RECORDED INFORMATION —
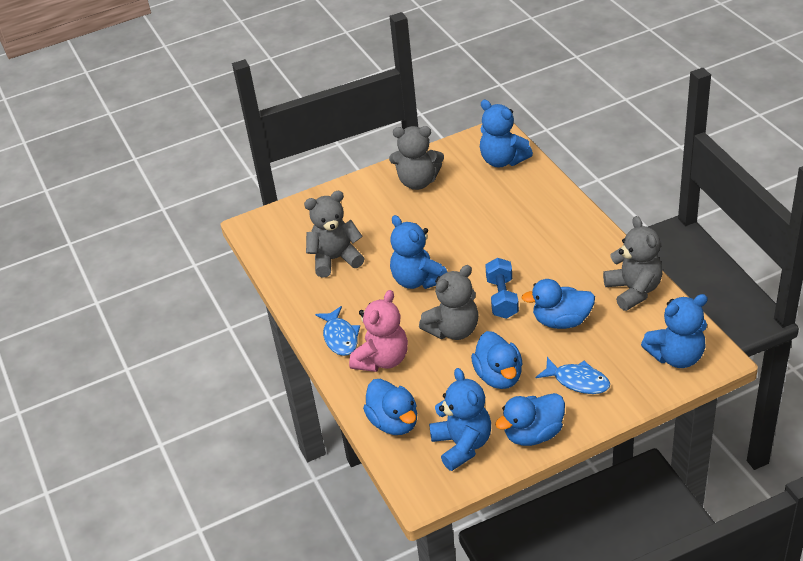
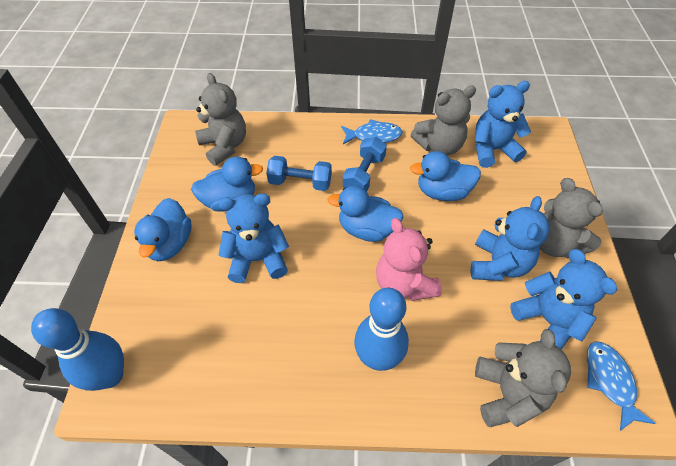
blue bowling pin: 0 -> 2
blue dumbbell: 1 -> 2

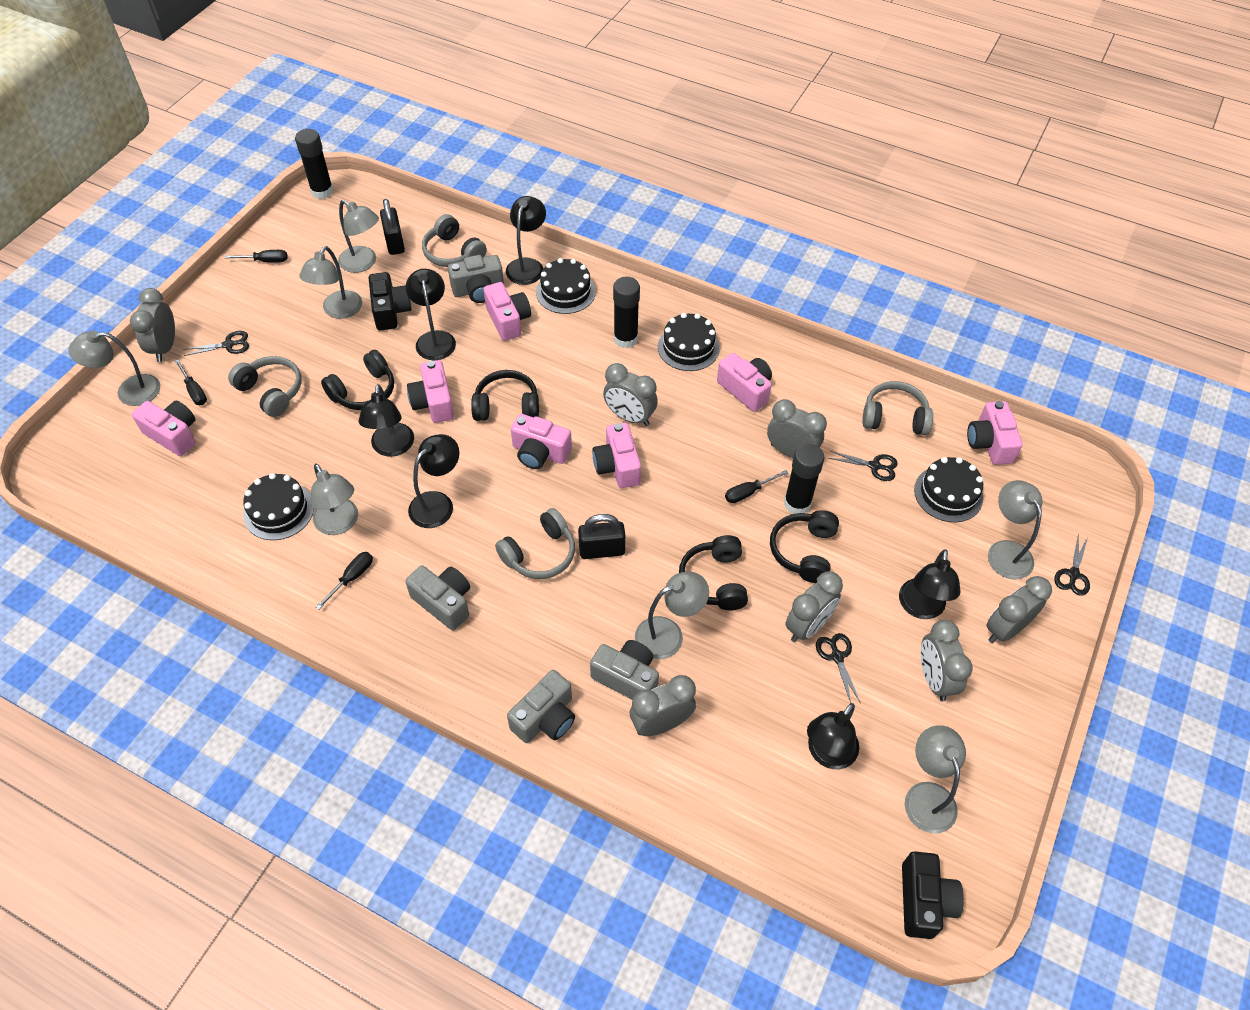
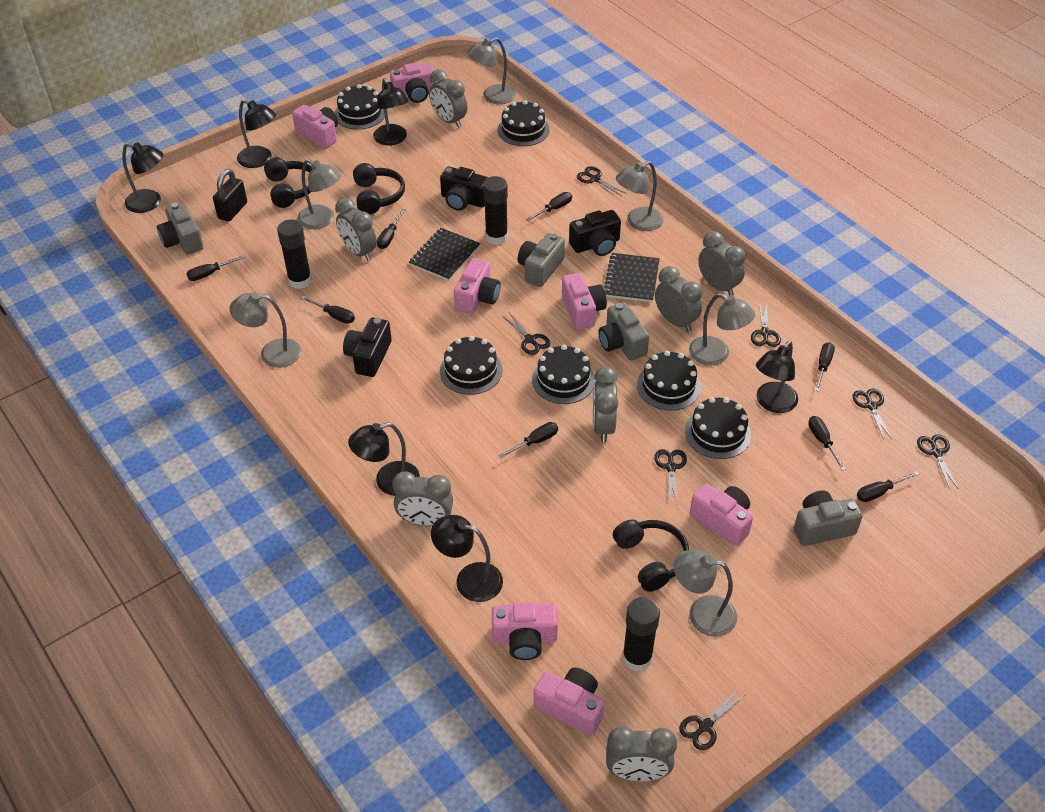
black cake: 4 -> 6
black camera: 2 -> 3
black headphones: 4 -> 3
black notebook: 0 -> 2
black padlock: 2 -> 1
black scissors: 4 -> 7
black screwdriver: 4 -> 8
grey headphones: 4 -> 0
grey lamp: 7 -> 6

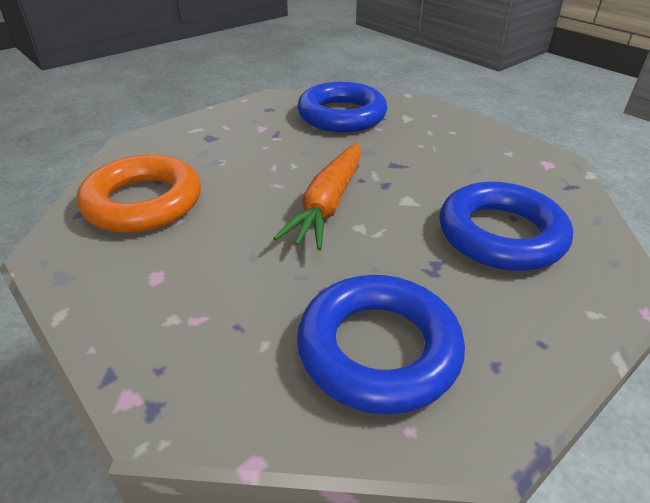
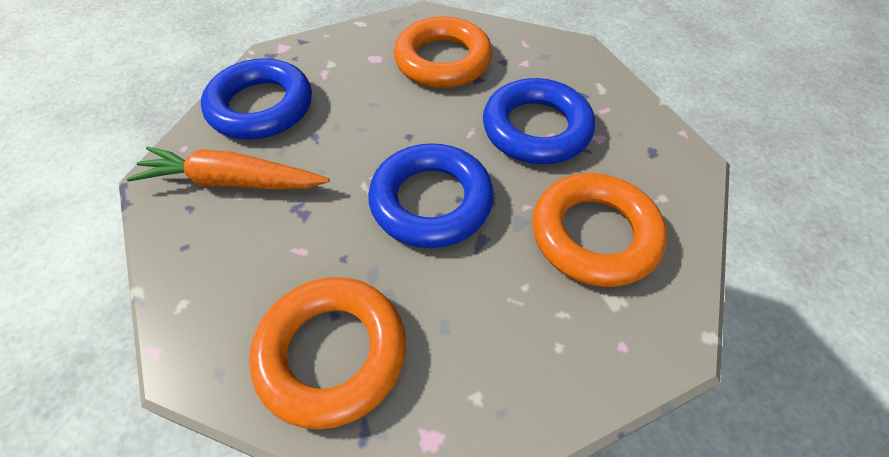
orange ring: 1 -> 3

ASSIGNMENT — Restate all of the material above word for word, excluding the pictures.

RESULT BELOW —
blue bowling pin: 0 -> 2
blue dumbbell: 1 -> 2

black cake: 4 -> 6
black camera: 2 -> 3
black headphones: 4 -> 3
black notebook: 0 -> 2
black padlock: 2 -> 1
black scissors: 4 -> 7
black screwdriver: 4 -> 8
grey headphones: 4 -> 0
grey lamp: 7 -> 6

orange ring: 1 -> 3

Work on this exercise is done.